**EXERCISE PROMPT:** Only one span of the material below is wanted. Output it exactly, from the line with "grey spinning top: 2 -> 1" through the line with "turquoise pencil: 1 -> 0", without any pictures.
===
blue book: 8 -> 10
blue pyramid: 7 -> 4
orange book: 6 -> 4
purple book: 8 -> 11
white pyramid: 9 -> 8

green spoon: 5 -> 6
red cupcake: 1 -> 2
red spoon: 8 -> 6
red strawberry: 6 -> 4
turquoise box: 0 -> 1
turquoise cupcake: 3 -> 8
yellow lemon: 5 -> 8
===
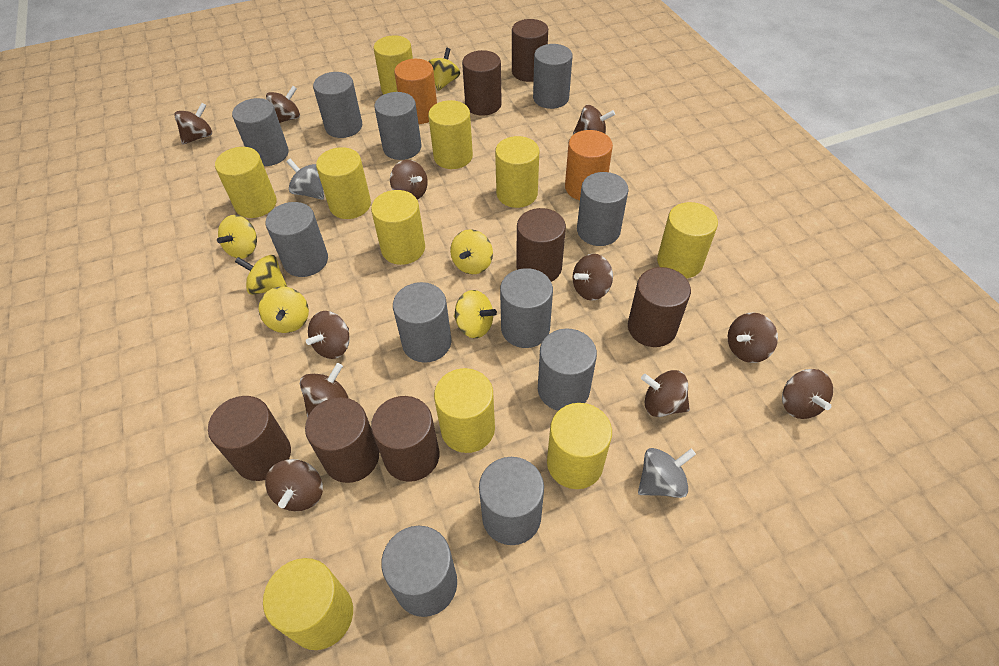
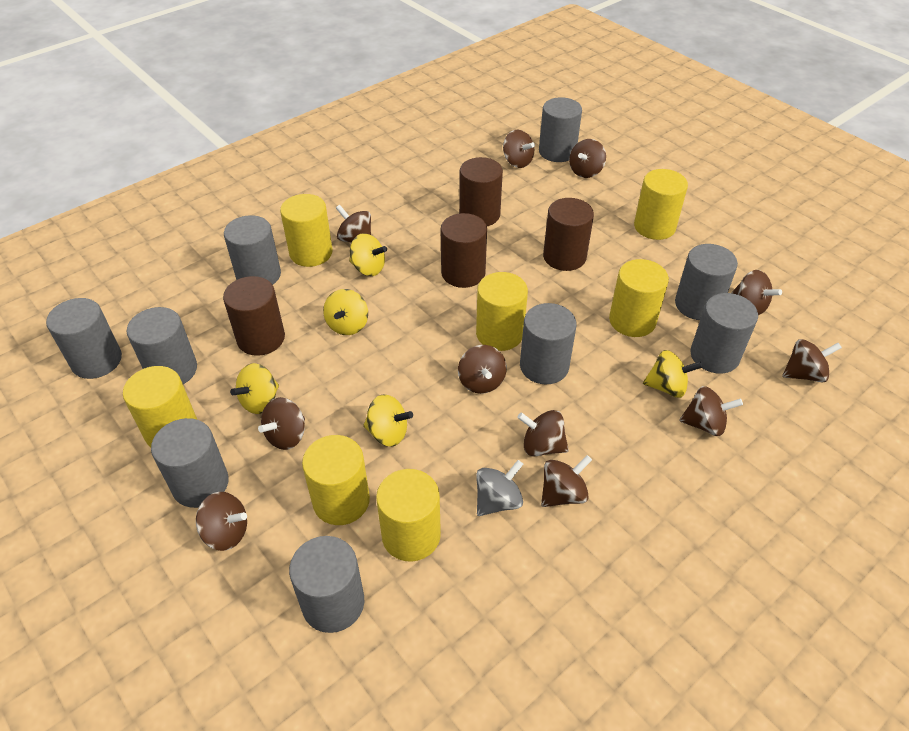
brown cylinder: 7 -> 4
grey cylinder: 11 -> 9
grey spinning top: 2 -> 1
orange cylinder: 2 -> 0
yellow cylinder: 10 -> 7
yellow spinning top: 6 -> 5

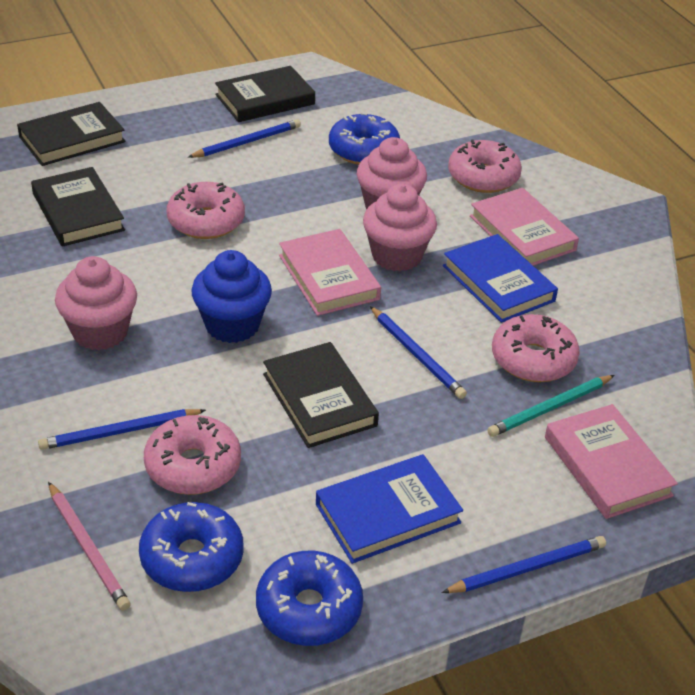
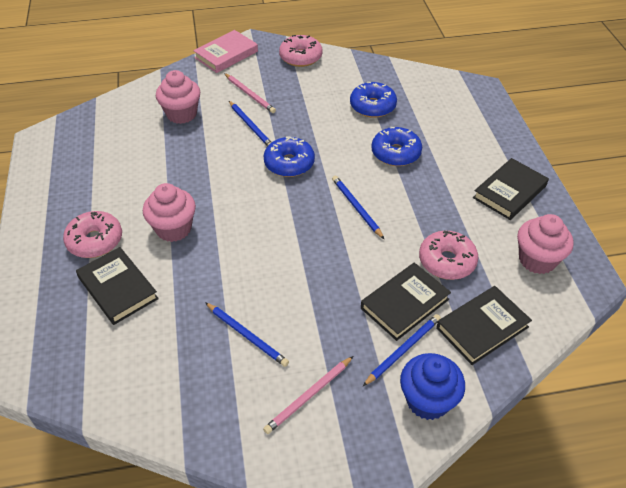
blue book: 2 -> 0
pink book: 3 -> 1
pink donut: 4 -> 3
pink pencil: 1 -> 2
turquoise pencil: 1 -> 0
===
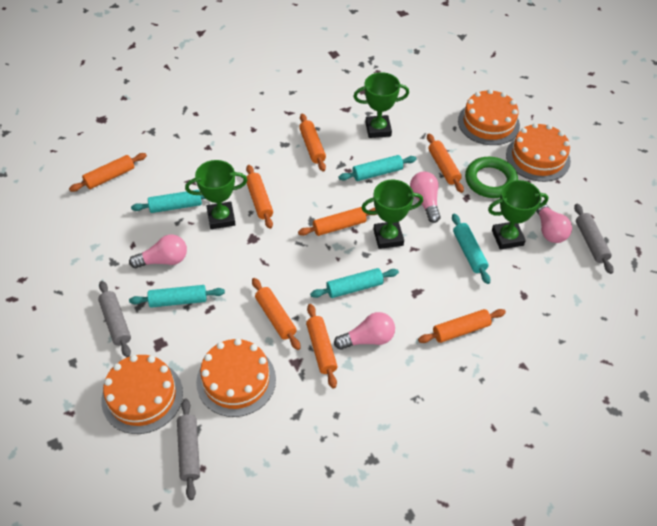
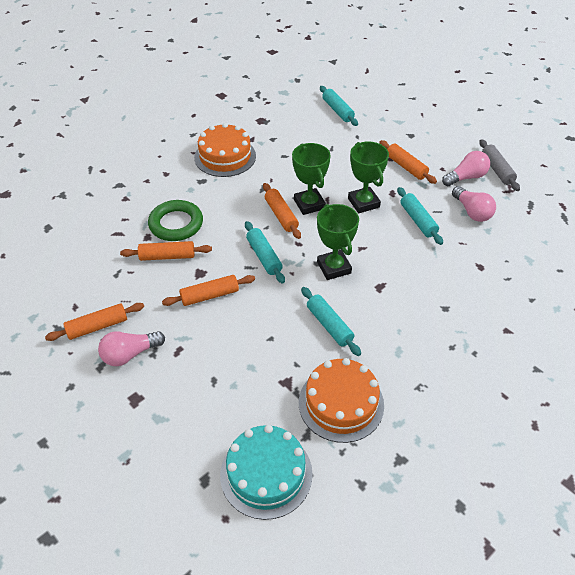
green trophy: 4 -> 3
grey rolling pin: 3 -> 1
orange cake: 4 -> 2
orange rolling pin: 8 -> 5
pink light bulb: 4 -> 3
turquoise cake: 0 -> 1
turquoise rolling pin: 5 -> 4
===
**RESPONSE AREA:**
grey spinning top: 2 -> 1
orange cylinder: 2 -> 0
yellow cylinder: 10 -> 7
yellow spinning top: 6 -> 5

blue book: 2 -> 0
pink book: 3 -> 1
pink donut: 4 -> 3
pink pencil: 1 -> 2
turquoise pencil: 1 -> 0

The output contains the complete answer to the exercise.